_INSTRUCTIONS FOR THE TASK_.
Copy the lines exactly. Begin at the first line of the data and stop after the line with "pink circle: (29, 68) -> (12, 62), moved".

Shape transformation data
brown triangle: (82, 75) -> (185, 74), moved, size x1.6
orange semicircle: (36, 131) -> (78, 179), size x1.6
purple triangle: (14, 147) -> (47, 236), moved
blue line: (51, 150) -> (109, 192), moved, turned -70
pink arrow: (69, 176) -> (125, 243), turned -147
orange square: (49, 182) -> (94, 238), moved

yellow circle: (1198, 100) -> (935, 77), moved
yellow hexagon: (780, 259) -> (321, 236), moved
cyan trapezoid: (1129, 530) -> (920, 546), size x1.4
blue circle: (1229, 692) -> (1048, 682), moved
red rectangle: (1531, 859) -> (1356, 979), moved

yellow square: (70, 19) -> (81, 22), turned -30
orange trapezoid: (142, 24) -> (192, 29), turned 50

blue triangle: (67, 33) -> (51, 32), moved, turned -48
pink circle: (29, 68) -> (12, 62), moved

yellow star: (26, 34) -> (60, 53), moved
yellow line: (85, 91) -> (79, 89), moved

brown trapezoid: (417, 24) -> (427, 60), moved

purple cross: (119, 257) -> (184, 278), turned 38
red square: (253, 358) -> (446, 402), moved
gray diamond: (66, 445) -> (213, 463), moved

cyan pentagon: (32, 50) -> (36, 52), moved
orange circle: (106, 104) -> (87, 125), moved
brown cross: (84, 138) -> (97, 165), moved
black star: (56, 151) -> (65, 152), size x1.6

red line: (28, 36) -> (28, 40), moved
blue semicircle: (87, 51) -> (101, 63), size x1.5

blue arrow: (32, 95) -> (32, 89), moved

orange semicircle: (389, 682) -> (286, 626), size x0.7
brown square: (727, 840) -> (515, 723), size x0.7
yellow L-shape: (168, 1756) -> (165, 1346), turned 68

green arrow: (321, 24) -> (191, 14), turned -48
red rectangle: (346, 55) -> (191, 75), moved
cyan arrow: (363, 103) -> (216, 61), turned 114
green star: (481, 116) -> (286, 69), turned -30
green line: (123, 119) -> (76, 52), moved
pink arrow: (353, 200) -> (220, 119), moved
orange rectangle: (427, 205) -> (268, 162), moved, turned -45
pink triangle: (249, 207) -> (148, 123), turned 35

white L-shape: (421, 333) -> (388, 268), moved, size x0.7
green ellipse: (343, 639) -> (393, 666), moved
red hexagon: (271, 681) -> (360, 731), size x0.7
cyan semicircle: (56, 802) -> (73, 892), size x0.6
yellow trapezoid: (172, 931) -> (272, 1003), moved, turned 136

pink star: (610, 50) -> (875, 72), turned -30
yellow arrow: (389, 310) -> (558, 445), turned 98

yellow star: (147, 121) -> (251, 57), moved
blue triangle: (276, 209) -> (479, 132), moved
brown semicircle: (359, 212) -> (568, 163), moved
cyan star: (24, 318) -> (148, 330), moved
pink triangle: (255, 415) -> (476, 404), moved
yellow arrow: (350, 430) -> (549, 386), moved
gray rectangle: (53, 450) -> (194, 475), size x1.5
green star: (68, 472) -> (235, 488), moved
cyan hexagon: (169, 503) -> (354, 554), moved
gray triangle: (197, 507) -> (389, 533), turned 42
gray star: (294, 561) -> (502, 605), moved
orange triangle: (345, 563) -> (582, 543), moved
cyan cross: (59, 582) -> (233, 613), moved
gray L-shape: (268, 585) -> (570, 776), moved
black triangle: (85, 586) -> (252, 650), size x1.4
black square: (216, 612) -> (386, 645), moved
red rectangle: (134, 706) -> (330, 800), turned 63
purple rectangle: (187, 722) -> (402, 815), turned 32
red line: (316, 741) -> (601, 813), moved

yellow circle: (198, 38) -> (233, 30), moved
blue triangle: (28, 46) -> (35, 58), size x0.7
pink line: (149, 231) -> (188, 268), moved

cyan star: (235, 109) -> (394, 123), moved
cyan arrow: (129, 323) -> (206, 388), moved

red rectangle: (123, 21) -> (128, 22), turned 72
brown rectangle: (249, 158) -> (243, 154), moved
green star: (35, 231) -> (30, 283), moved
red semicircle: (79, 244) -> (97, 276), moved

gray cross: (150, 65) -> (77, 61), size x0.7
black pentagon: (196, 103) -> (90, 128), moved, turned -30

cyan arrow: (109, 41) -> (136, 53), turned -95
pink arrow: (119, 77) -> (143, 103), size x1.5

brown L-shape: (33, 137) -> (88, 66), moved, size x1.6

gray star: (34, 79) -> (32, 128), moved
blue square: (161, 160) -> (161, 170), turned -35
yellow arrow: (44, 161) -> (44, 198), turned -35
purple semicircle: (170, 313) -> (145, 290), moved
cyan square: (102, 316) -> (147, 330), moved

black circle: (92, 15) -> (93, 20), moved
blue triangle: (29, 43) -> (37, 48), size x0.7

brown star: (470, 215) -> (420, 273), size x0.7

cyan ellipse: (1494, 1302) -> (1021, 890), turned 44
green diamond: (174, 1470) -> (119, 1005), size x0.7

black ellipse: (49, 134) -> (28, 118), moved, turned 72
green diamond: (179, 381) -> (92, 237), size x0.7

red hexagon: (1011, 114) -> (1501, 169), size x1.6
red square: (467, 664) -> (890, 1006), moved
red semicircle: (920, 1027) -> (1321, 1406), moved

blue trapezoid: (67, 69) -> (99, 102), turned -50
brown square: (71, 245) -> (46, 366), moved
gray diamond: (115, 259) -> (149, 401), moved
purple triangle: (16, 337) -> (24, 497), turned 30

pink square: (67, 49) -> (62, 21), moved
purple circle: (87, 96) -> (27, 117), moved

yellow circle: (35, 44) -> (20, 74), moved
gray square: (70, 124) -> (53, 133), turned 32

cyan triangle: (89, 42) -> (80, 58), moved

_EXERCISE SOLUTION_.
brown triangle: (82, 75) -> (185, 74), moved, size x1.6
orange semicircle: (36, 131) -> (78, 179), size x1.6
purple triangle: (14, 147) -> (47, 236), moved
blue line: (51, 150) -> (109, 192), moved, turned -70
pink arrow: (69, 176) -> (125, 243), turned -147
orange square: (49, 182) -> (94, 238), moved

yellow circle: (1198, 100) -> (935, 77), moved
yellow hexagon: (780, 259) -> (321, 236), moved
cyan trapezoid: (1129, 530) -> (920, 546), size x1.4
blue circle: (1229, 692) -> (1048, 682), moved
red rectangle: (1531, 859) -> (1356, 979), moved

yellow square: (70, 19) -> (81, 22), turned -30
orange trapezoid: (142, 24) -> (192, 29), turned 50

blue triangle: (67, 33) -> (51, 32), moved, turned -48
pink circle: (29, 68) -> (12, 62), moved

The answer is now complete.